◆ Data for review:
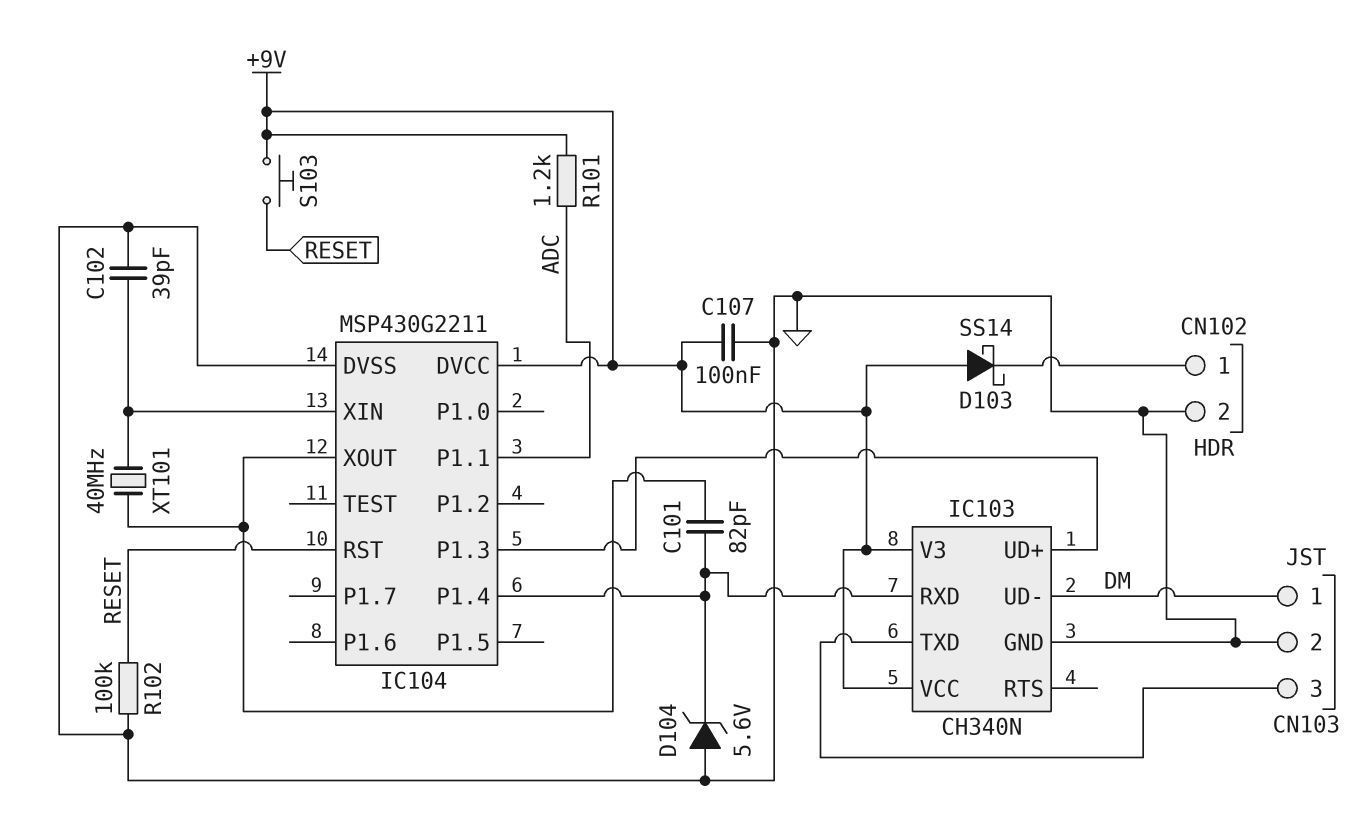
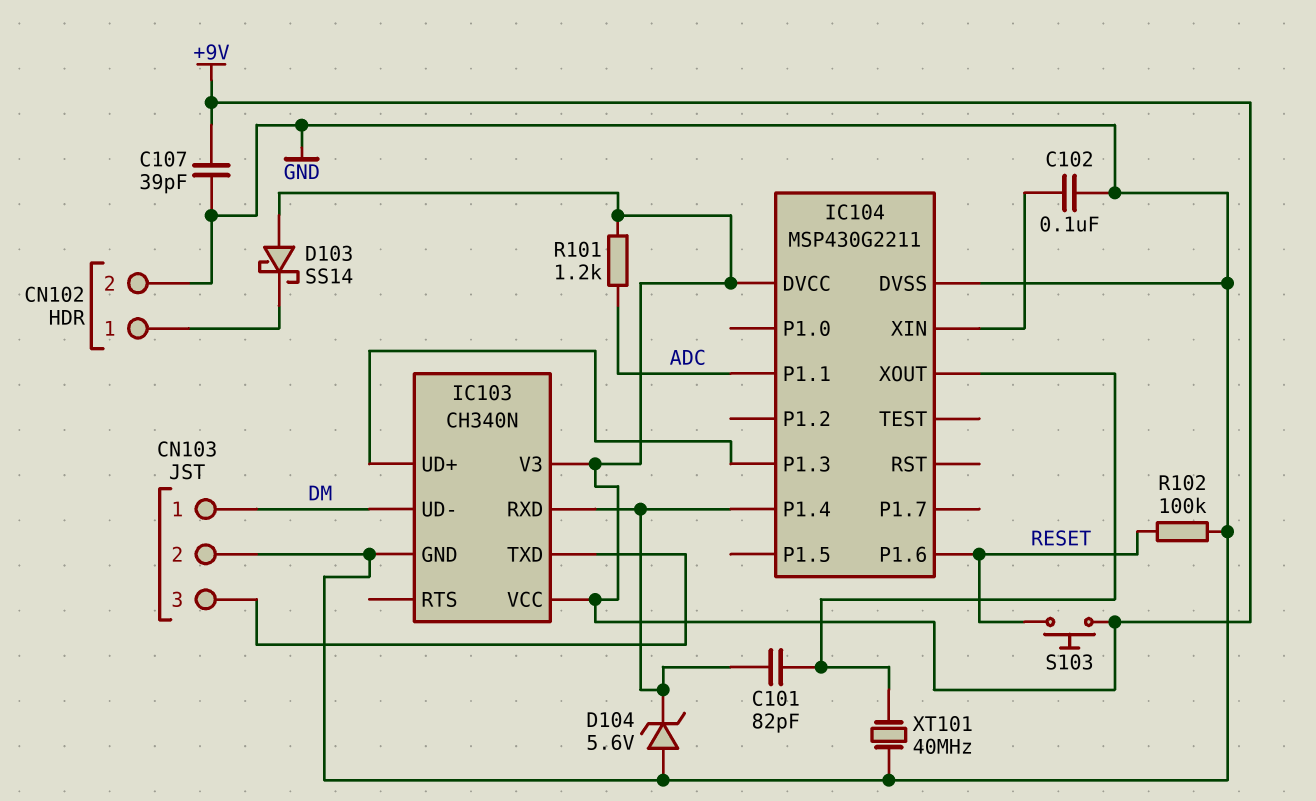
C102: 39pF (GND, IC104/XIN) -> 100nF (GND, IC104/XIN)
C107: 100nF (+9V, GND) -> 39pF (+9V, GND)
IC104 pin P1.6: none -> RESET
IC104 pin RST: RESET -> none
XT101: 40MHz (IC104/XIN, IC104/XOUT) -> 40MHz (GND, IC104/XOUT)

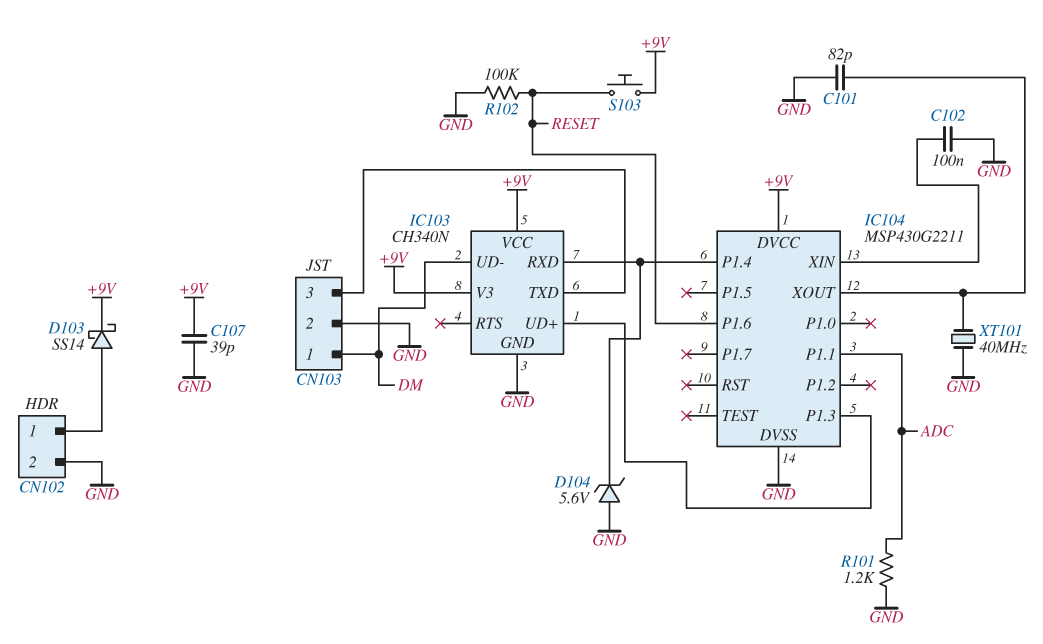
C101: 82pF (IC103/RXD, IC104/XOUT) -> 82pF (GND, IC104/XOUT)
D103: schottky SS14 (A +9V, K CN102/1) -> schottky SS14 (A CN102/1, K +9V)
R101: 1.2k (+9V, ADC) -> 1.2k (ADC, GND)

◆ Task objective: What is needed is an exact copy of all the entries above, minus the pictures.

◆ Written solution:
C102: 39pF (GND, IC104/XIN) -> 100nF (GND, IC104/XIN)
C107: 100nF (+9V, GND) -> 39pF (+9V, GND)
IC104 pin P1.6: none -> RESET
IC104 pin RST: RESET -> none
XT101: 40MHz (IC104/XIN, IC104/XOUT) -> 40MHz (GND, IC104/XOUT)

C101: 82pF (IC103/RXD, IC104/XOUT) -> 82pF (GND, IC104/XOUT)
D103: schottky SS14 (A +9V, K CN102/1) -> schottky SS14 (A CN102/1, K +9V)
R101: 1.2k (+9V, ADC) -> 1.2k (ADC, GND)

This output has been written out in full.